◆ Given entries ◆
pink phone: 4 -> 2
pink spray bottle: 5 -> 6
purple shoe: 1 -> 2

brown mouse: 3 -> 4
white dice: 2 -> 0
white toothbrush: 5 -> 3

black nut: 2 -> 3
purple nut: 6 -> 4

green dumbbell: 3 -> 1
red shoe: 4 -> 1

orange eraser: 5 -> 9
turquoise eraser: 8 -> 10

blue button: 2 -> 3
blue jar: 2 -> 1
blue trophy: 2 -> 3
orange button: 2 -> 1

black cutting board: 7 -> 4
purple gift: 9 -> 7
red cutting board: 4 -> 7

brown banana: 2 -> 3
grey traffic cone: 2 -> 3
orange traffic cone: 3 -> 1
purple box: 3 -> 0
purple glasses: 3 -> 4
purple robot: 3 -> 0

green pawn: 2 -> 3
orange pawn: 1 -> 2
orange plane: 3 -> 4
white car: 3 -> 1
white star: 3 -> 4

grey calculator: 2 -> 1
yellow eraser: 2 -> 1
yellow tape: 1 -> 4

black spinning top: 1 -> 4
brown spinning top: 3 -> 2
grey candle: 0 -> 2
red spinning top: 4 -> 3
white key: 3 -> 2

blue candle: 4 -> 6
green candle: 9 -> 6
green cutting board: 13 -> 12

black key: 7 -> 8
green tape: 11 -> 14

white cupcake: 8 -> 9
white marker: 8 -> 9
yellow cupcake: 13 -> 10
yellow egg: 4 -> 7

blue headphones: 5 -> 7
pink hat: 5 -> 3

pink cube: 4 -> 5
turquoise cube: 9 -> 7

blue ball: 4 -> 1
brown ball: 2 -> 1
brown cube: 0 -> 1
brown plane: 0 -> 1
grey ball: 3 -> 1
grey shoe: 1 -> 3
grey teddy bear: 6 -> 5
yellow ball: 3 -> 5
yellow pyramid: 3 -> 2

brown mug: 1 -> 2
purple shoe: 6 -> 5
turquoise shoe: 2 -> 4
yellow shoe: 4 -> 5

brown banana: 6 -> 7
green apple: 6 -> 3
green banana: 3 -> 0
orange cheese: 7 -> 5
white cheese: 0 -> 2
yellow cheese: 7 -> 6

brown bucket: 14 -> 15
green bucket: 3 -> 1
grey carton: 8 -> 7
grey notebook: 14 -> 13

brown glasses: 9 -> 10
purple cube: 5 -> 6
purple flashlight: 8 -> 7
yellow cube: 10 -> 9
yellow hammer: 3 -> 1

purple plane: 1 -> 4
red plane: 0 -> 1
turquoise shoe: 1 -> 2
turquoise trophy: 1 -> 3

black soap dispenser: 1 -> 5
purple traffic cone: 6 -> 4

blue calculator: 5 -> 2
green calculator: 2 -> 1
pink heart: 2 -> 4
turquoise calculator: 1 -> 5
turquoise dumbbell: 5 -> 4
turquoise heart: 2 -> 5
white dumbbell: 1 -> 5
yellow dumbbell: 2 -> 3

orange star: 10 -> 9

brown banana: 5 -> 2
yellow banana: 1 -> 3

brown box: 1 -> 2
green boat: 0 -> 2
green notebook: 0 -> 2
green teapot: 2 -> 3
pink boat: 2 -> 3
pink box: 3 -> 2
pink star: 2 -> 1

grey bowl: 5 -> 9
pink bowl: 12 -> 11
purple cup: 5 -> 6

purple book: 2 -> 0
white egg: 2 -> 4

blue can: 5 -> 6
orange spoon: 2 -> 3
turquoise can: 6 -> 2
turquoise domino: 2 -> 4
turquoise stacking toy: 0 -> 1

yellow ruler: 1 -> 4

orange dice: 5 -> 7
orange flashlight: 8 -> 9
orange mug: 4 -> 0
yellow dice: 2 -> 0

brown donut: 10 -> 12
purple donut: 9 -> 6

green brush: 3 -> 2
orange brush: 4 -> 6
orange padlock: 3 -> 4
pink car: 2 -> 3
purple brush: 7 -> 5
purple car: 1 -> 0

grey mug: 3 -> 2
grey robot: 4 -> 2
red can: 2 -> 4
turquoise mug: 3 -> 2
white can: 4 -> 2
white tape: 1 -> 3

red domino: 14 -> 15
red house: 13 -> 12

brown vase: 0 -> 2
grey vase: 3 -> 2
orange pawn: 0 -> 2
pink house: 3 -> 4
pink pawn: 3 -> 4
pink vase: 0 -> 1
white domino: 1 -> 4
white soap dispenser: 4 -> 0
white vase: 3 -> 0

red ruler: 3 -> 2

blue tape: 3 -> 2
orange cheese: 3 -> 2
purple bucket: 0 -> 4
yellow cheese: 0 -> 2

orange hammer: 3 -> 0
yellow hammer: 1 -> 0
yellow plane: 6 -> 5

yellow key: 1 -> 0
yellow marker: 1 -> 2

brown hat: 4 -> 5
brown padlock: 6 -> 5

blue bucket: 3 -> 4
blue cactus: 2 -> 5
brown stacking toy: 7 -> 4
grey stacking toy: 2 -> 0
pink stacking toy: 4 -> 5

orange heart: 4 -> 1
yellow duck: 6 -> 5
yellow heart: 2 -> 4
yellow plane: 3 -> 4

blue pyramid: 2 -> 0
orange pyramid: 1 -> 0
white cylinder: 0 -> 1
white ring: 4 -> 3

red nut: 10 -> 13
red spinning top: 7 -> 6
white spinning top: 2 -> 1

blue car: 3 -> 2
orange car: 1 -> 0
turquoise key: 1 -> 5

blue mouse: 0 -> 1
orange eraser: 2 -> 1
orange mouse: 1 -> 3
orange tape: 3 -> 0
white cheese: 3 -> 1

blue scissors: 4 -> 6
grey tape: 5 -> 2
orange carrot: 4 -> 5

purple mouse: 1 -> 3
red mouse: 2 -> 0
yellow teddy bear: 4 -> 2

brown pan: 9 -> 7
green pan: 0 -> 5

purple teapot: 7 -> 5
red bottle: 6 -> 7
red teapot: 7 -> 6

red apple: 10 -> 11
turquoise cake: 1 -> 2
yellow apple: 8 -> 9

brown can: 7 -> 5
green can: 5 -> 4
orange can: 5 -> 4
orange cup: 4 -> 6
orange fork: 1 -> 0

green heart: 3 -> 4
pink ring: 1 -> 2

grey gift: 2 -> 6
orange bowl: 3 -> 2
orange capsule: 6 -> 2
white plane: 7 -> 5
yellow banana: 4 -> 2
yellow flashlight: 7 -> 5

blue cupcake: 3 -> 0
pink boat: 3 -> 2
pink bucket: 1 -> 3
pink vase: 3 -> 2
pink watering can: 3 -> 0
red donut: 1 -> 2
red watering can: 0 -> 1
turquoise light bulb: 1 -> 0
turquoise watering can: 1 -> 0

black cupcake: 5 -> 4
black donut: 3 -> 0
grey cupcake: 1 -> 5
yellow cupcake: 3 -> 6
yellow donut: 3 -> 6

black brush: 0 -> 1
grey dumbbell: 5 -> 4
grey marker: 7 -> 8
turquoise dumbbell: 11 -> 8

◆ Task ◆
Among the entries above, locate the lines containing "grey stacking toy: 2 -> 0" and "orange carrot: 4 -> 5", and transcribe exactly those two lines and all lines between.

◆ Finished task ◆
grey stacking toy: 2 -> 0
pink stacking toy: 4 -> 5

orange heart: 4 -> 1
yellow duck: 6 -> 5
yellow heart: 2 -> 4
yellow plane: 3 -> 4

blue pyramid: 2 -> 0
orange pyramid: 1 -> 0
white cylinder: 0 -> 1
white ring: 4 -> 3

red nut: 10 -> 13
red spinning top: 7 -> 6
white spinning top: 2 -> 1

blue car: 3 -> 2
orange car: 1 -> 0
turquoise key: 1 -> 5

blue mouse: 0 -> 1
orange eraser: 2 -> 1
orange mouse: 1 -> 3
orange tape: 3 -> 0
white cheese: 3 -> 1

blue scissors: 4 -> 6
grey tape: 5 -> 2
orange carrot: 4 -> 5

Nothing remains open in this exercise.